• What you have to do:
Quote all entries exactly, leaving pictures aside.

• Exercise material:
☆ ☆ ☆ ☆ ☆
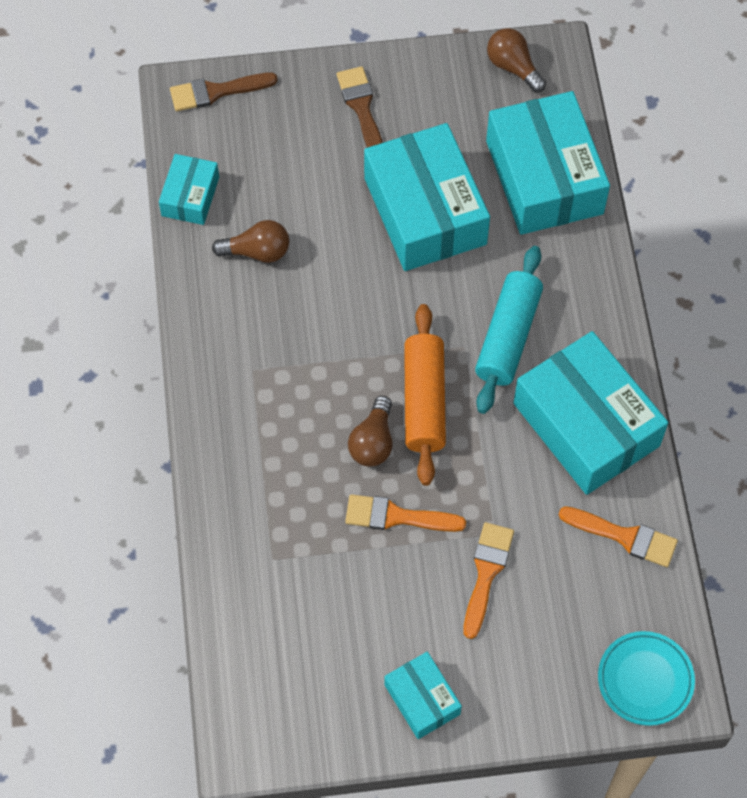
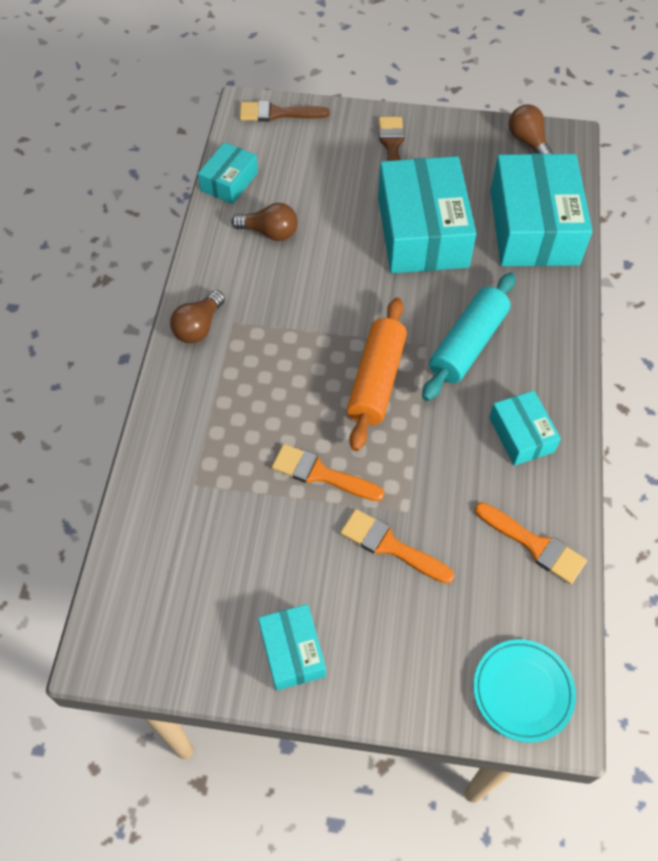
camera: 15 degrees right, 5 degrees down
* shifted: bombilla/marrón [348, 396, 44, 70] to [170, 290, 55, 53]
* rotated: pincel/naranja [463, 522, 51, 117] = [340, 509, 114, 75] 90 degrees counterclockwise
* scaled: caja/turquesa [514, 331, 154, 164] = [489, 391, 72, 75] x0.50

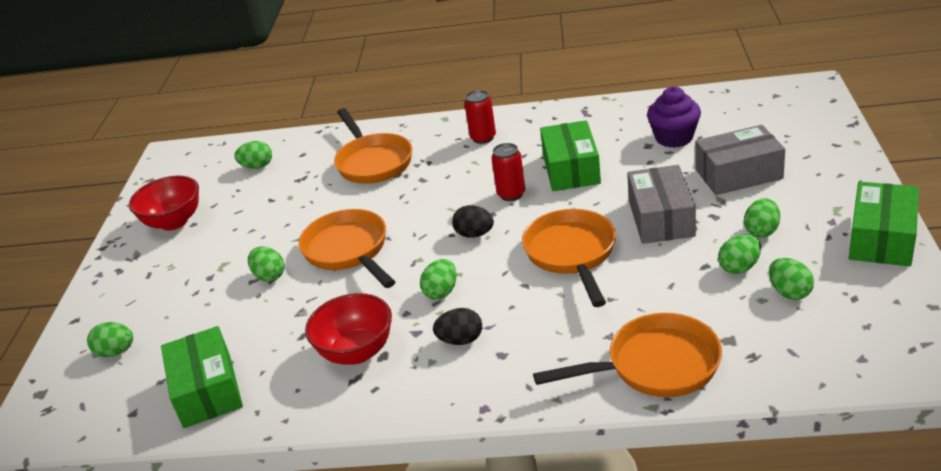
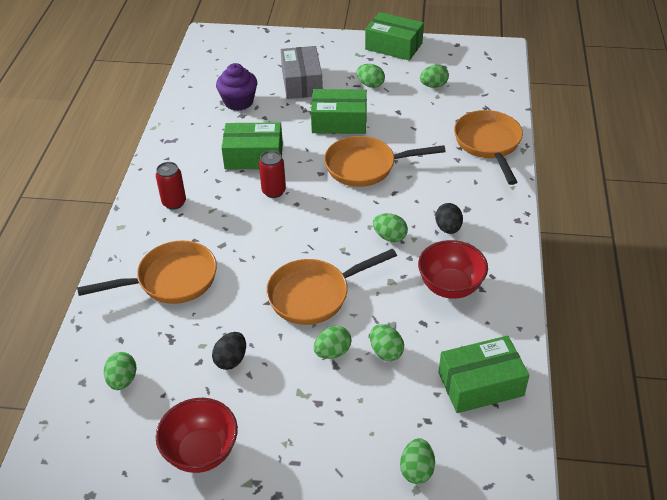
camera: 90 degrees left, 10 degrees up
* shifted: huevo/negro [452, 205, 42, 33] to [212, 332, 34, 38]
* repainted: caja/gris [627, 165, 69, 79] to caja/verde [311, 89, 56, 45]
* shifted: huevo/verde [718, 235, 43, 39] to [370, 324, 34, 37]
☆ ☆ ☆ ☆ ☆
• Response for this exercise:
camera: 15 degrees right, 5 degrees down
* shifted: bombilla/marrón [348, 396, 44, 70] to [170, 290, 55, 53]
* rotated: pincel/naranja [463, 522, 51, 117] = [340, 509, 114, 75] 90 degrees counterclockwise
* scaled: caja/turquesa [514, 331, 154, 164] = [489, 391, 72, 75] x0.50

camera: 90 degrees left, 10 degrees up
* shifted: huevo/negro [452, 205, 42, 33] to [212, 332, 34, 38]
* repainted: caja/gris [627, 165, 69, 79] to caja/verde [311, 89, 56, 45]
* shifted: huevo/verde [718, 235, 43, 39] to [370, 324, 34, 37]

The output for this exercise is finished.